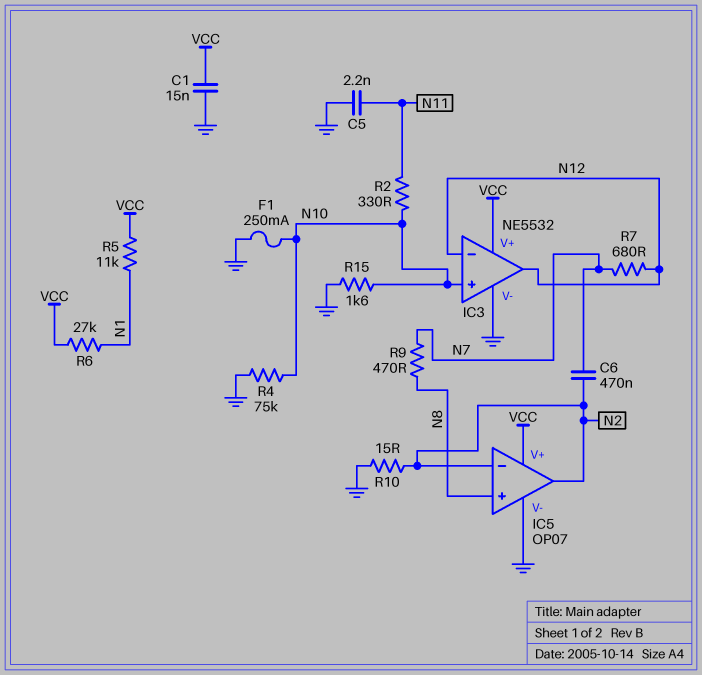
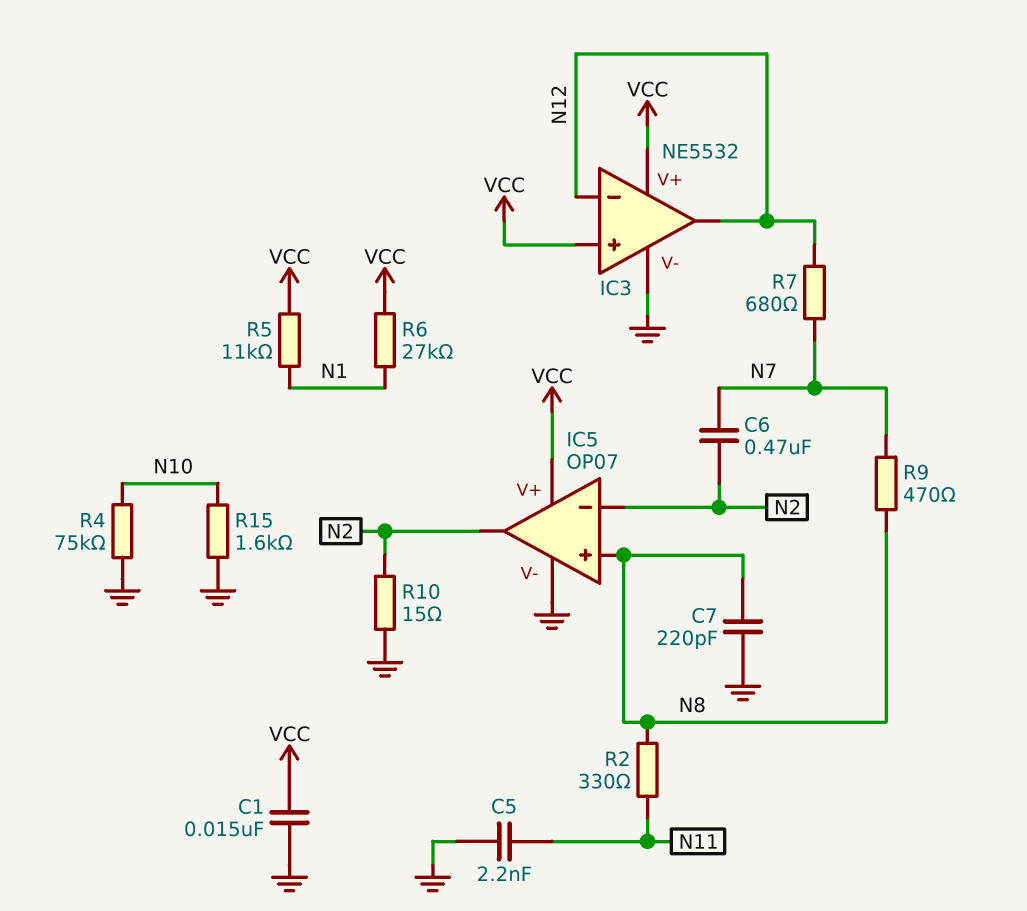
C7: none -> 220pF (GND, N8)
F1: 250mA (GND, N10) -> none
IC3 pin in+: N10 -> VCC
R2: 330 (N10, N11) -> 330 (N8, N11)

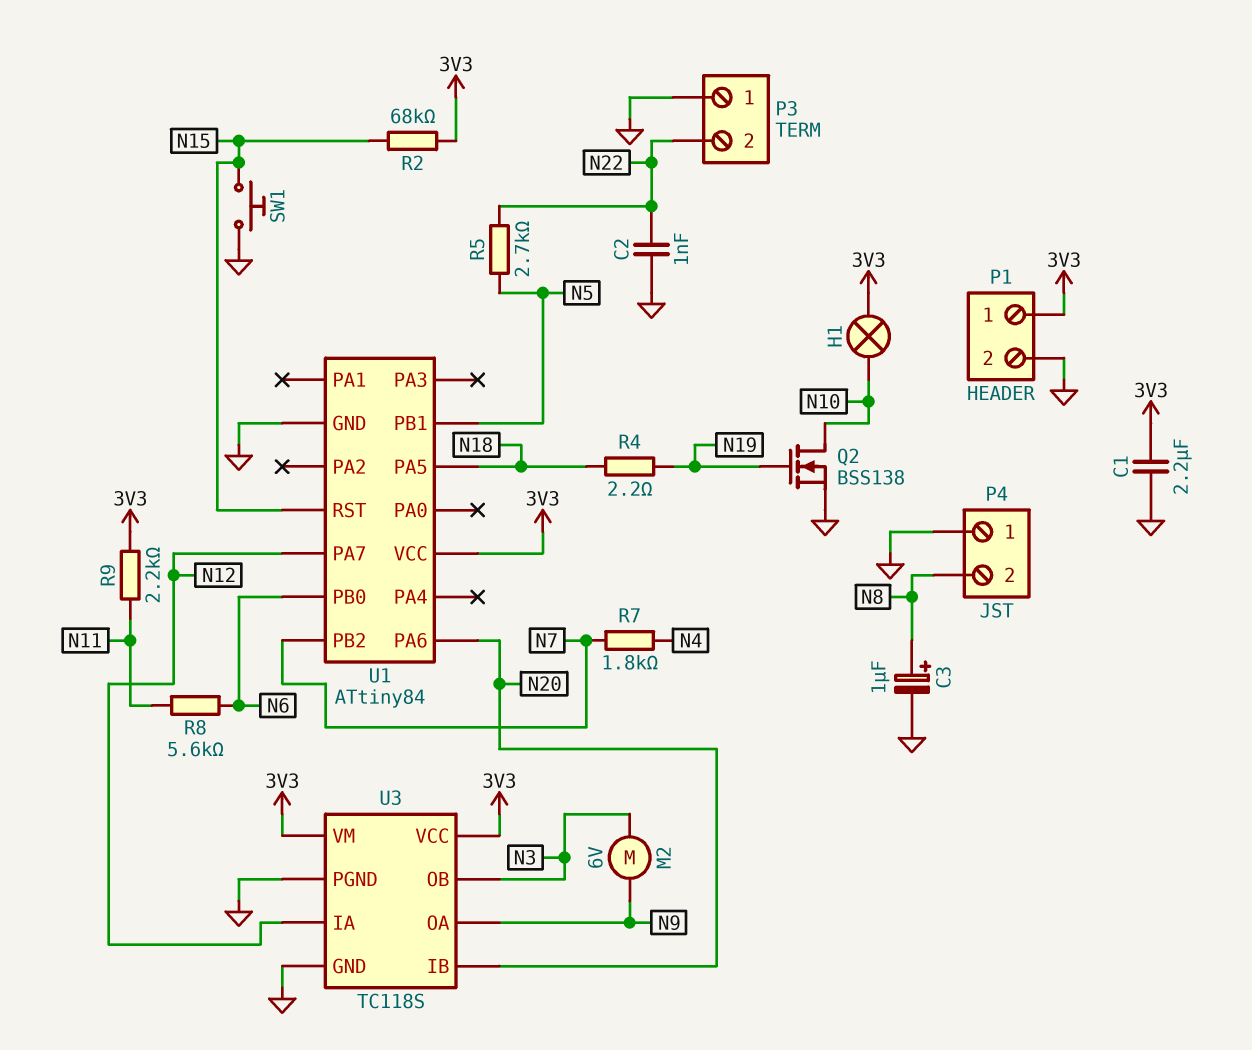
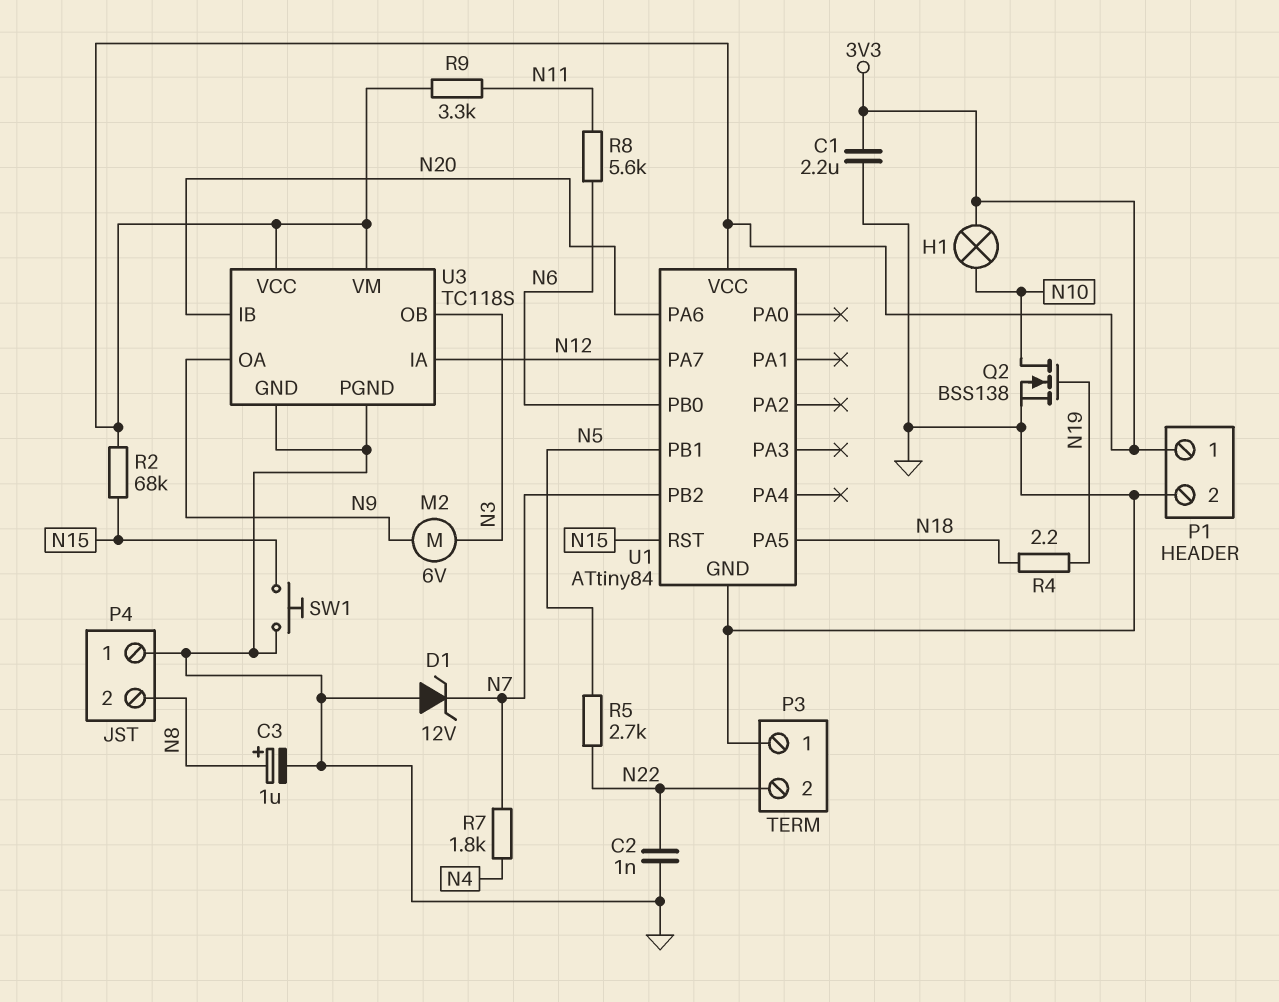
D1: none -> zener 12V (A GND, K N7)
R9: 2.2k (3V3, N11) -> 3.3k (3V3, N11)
===
* [REQUIREMENT]: Reproduce, exactly and with nothing added, the lines from the one that includes "D1: none -> zener 12V (A GND, K N7)" through the last line of the material.

* [OUTPUT FOR THIS EXERCISE]:
D1: none -> zener 12V (A GND, K N7)
R9: 2.2k (3V3, N11) -> 3.3k (3V3, N11)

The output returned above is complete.